* _Exercise_:
Your task is to reproduce exactly the lines that run from the beginning of the data through the line where "R101: none -> 1M (5V, P104/1)" appears.

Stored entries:
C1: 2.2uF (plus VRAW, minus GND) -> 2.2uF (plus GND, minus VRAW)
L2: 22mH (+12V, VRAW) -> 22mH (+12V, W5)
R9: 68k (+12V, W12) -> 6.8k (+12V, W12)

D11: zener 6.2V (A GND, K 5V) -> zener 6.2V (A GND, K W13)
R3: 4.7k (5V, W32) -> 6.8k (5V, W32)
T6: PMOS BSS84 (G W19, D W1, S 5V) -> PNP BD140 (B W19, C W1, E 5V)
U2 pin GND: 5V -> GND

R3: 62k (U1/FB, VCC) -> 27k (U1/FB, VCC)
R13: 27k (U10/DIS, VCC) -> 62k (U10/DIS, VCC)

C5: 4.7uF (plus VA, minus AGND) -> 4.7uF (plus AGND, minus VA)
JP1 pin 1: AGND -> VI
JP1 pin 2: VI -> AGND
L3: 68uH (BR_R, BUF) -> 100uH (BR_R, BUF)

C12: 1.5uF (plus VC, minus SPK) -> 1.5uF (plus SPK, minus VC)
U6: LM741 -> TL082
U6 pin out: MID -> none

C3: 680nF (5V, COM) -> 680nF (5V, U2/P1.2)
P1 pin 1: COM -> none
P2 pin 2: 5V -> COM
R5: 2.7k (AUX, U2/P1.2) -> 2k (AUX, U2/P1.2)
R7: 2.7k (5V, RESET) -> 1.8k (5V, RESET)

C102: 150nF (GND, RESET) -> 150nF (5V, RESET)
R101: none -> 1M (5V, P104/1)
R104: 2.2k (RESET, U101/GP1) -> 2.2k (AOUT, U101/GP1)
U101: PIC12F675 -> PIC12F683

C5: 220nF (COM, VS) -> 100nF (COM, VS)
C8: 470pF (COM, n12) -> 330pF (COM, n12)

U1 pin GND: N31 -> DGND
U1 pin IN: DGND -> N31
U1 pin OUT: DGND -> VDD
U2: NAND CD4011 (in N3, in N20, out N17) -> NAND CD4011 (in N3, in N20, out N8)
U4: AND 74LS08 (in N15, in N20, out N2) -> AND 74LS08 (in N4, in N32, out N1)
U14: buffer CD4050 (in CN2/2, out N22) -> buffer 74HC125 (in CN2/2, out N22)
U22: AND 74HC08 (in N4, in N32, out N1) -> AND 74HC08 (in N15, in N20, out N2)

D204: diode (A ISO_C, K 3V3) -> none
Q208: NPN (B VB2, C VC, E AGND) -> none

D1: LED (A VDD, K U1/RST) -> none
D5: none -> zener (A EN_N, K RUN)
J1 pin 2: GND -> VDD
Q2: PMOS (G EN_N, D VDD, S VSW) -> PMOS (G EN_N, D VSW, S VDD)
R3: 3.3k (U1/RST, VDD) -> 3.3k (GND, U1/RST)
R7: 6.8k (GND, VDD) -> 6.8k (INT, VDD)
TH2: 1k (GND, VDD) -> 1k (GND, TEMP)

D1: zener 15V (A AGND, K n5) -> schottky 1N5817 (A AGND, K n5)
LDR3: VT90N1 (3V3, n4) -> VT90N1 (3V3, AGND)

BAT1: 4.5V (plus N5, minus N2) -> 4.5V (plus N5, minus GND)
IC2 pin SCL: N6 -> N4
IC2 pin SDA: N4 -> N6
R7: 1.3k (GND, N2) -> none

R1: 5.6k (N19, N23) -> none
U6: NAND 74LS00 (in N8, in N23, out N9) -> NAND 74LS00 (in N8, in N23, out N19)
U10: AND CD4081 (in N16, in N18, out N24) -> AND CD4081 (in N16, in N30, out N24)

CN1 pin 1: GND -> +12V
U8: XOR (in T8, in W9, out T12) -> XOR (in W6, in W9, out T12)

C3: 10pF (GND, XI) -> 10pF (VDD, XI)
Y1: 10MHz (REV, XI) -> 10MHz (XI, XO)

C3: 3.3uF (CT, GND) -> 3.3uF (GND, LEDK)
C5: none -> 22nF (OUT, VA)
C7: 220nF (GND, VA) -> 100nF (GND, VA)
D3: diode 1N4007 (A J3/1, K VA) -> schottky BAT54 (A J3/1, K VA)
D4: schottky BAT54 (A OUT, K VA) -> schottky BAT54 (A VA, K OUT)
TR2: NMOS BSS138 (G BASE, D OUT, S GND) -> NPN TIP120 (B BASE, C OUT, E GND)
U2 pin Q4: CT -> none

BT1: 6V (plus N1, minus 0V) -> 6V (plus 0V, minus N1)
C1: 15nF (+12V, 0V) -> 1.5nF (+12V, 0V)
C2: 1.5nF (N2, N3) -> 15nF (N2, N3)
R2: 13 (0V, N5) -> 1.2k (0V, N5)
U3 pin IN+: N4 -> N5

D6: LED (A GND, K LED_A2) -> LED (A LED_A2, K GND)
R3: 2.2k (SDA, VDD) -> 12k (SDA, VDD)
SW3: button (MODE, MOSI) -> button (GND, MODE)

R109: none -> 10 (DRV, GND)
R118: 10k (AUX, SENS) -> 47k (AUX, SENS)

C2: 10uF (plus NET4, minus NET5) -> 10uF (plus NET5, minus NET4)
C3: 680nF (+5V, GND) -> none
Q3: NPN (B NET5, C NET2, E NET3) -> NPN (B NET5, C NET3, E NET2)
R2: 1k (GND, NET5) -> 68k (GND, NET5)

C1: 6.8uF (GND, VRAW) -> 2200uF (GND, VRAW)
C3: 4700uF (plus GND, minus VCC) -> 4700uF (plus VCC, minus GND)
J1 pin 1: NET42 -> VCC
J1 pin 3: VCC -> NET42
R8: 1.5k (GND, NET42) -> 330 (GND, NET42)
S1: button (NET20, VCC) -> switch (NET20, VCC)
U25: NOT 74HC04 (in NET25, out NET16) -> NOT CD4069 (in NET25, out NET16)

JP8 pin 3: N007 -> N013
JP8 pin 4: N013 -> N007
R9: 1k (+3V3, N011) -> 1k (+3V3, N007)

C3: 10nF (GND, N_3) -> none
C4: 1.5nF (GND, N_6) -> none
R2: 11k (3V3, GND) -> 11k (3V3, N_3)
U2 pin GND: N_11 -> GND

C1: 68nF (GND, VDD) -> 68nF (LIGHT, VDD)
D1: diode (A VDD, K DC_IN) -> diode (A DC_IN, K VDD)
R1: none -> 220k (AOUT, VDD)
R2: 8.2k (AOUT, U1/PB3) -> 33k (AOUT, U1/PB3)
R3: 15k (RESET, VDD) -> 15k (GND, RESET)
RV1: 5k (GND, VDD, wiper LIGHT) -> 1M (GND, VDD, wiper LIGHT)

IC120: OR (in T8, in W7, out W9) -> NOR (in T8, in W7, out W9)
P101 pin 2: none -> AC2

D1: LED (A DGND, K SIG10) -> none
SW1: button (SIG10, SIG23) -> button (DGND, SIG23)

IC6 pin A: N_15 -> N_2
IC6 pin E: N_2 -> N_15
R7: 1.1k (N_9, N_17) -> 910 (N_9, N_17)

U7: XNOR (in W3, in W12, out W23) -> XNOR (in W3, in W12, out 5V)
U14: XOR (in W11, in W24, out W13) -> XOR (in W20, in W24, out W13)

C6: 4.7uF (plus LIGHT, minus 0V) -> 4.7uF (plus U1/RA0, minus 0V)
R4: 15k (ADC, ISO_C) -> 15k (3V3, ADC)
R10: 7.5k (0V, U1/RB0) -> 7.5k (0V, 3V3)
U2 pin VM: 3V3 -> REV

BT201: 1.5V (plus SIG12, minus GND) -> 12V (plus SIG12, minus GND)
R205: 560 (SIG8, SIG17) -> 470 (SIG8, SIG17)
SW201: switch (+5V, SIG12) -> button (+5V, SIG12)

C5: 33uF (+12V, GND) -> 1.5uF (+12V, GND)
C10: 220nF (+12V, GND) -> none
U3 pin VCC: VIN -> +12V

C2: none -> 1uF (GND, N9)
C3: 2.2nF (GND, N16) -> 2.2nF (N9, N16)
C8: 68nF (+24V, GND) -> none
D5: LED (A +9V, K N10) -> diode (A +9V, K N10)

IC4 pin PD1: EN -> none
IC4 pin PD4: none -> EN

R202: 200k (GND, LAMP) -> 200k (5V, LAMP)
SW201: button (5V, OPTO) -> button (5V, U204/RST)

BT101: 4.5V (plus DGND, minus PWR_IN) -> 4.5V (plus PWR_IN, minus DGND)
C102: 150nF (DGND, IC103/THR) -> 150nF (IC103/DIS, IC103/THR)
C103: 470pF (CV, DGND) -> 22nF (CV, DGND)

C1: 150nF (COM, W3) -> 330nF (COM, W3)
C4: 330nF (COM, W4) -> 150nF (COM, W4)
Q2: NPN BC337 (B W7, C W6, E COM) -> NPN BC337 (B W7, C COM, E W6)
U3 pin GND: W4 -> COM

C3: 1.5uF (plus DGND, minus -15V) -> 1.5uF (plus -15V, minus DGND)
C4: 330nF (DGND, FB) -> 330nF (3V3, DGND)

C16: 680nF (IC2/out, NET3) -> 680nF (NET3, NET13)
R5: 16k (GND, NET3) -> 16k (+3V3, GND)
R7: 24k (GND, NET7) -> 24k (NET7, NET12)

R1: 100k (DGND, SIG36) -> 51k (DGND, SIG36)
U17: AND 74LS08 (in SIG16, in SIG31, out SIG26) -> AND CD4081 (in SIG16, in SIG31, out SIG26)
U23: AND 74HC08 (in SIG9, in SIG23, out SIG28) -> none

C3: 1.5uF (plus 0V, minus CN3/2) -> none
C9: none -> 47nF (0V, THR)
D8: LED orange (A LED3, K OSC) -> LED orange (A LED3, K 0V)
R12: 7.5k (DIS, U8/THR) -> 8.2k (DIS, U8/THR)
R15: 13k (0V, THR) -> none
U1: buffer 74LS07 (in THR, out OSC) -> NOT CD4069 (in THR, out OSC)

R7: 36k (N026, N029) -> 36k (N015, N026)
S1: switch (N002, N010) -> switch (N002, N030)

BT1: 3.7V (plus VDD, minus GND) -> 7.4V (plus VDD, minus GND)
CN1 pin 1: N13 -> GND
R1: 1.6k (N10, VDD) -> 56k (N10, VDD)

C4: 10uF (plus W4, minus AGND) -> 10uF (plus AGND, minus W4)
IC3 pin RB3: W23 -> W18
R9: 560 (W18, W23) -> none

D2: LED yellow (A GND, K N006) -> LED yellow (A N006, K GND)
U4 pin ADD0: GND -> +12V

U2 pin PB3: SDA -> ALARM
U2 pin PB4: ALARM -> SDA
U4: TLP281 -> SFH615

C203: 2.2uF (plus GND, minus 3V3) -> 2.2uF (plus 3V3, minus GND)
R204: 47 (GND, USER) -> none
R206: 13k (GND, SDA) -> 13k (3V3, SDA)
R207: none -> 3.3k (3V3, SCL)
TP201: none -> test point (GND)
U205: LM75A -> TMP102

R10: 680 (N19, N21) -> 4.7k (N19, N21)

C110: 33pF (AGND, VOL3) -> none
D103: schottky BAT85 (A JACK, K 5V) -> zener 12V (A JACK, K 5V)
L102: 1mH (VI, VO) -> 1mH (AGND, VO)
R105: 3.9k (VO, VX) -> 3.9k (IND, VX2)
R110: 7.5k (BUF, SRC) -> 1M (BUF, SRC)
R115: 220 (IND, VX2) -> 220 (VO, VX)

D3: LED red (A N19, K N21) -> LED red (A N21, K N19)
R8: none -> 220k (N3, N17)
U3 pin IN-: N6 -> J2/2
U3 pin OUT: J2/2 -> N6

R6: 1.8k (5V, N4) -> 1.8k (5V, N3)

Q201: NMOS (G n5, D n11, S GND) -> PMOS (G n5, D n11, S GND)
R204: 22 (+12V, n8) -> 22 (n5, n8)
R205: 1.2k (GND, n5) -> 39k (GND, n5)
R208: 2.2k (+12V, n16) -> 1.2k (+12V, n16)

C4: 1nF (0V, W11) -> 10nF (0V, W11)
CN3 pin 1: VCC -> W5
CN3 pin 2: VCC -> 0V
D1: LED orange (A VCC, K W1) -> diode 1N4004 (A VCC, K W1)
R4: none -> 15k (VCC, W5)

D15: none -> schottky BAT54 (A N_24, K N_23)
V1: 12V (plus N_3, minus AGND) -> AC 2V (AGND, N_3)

* _Solution to this exercise_:
C1: 2.2uF (plus VRAW, minus GND) -> 2.2uF (plus GND, minus VRAW)
L2: 22mH (+12V, VRAW) -> 22mH (+12V, W5)
R9: 68k (+12V, W12) -> 6.8k (+12V, W12)

D11: zener 6.2V (A GND, K 5V) -> zener 6.2V (A GND, K W13)
R3: 4.7k (5V, W32) -> 6.8k (5V, W32)
T6: PMOS BSS84 (G W19, D W1, S 5V) -> PNP BD140 (B W19, C W1, E 5V)
U2 pin GND: 5V -> GND

R3: 62k (U1/FB, VCC) -> 27k (U1/FB, VCC)
R13: 27k (U10/DIS, VCC) -> 62k (U10/DIS, VCC)

C5: 4.7uF (plus VA, minus AGND) -> 4.7uF (plus AGND, minus VA)
JP1 pin 1: AGND -> VI
JP1 pin 2: VI -> AGND
L3: 68uH (BR_R, BUF) -> 100uH (BR_R, BUF)

C12: 1.5uF (plus VC, minus SPK) -> 1.5uF (plus SPK, minus VC)
U6: LM741 -> TL082
U6 pin out: MID -> none

C3: 680nF (5V, COM) -> 680nF (5V, U2/P1.2)
P1 pin 1: COM -> none
P2 pin 2: 5V -> COM
R5: 2.7k (AUX, U2/P1.2) -> 2k (AUX, U2/P1.2)
R7: 2.7k (5V, RESET) -> 1.8k (5V, RESET)

C102: 150nF (GND, RESET) -> 150nF (5V, RESET)
R101: none -> 1M (5V, P104/1)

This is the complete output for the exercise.